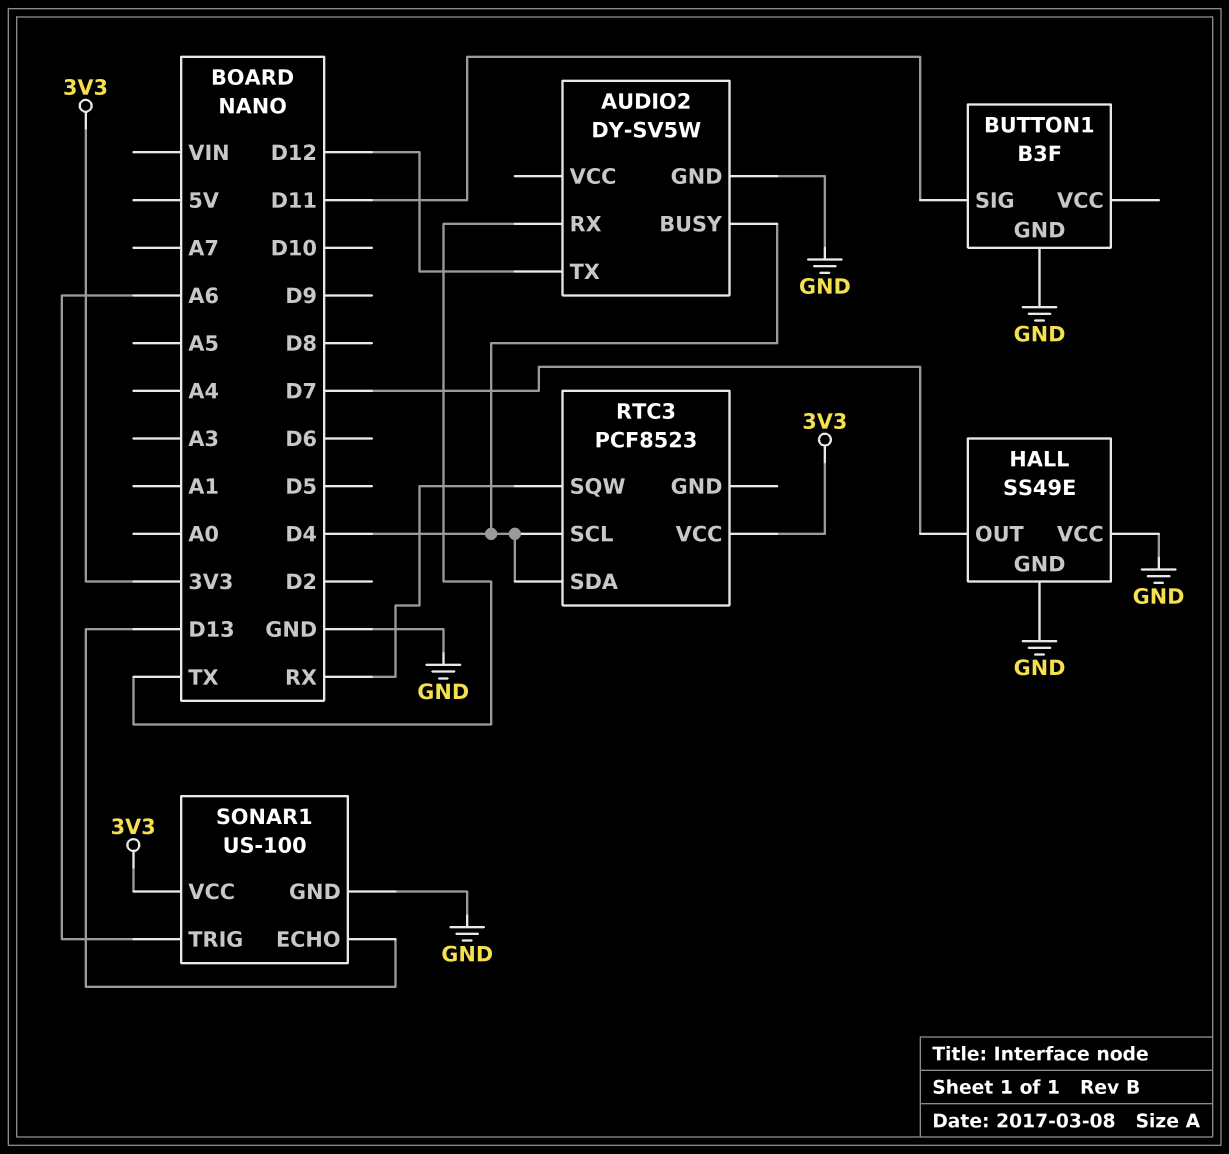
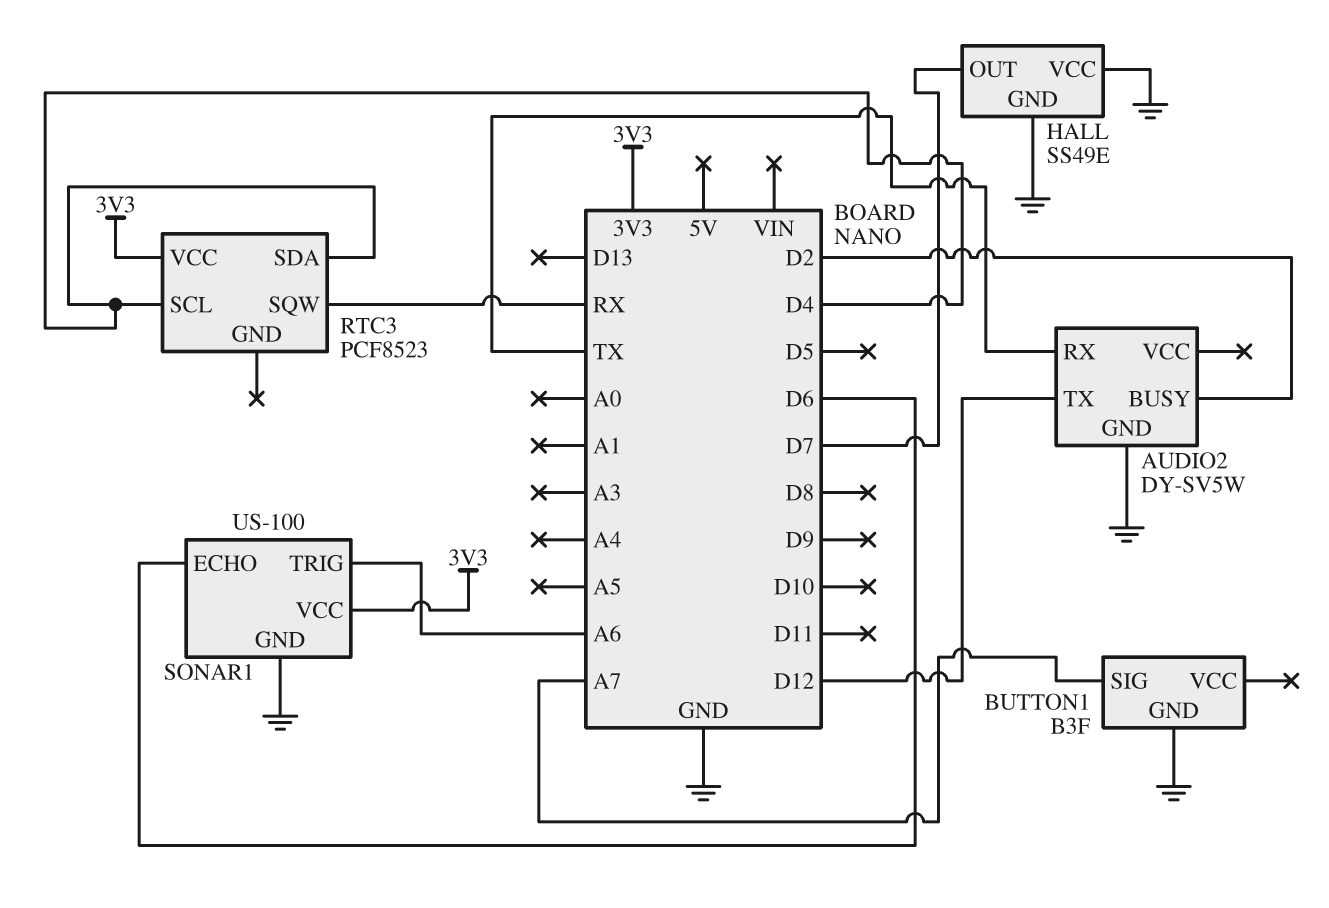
AUDIO2 pin BUSY: D4 -> D2
BUTTON1 pin SIG: D11 -> A7
SONAR1 pin ECHO: D13 -> D6

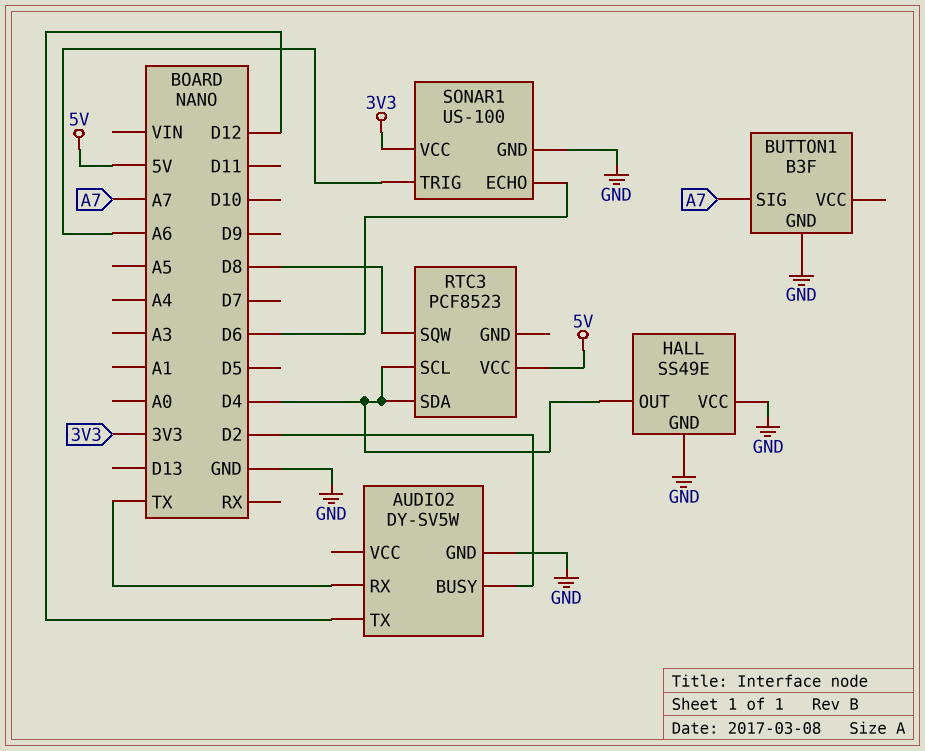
HALL pin OUT: D7 -> D4
RTC3 pin SQW: RX -> D8
RTC3 pin VCC: 3V3 -> 5V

----

- Task goal
Each entry should be output word for word, with no pictures carried over.

- Reply to the task
AUDIO2 pin BUSY: D4 -> D2
BUTTON1 pin SIG: D11 -> A7
SONAR1 pin ECHO: D13 -> D6

HALL pin OUT: D7 -> D4
RTC3 pin SQW: RX -> D8
RTC3 pin VCC: 3V3 -> 5V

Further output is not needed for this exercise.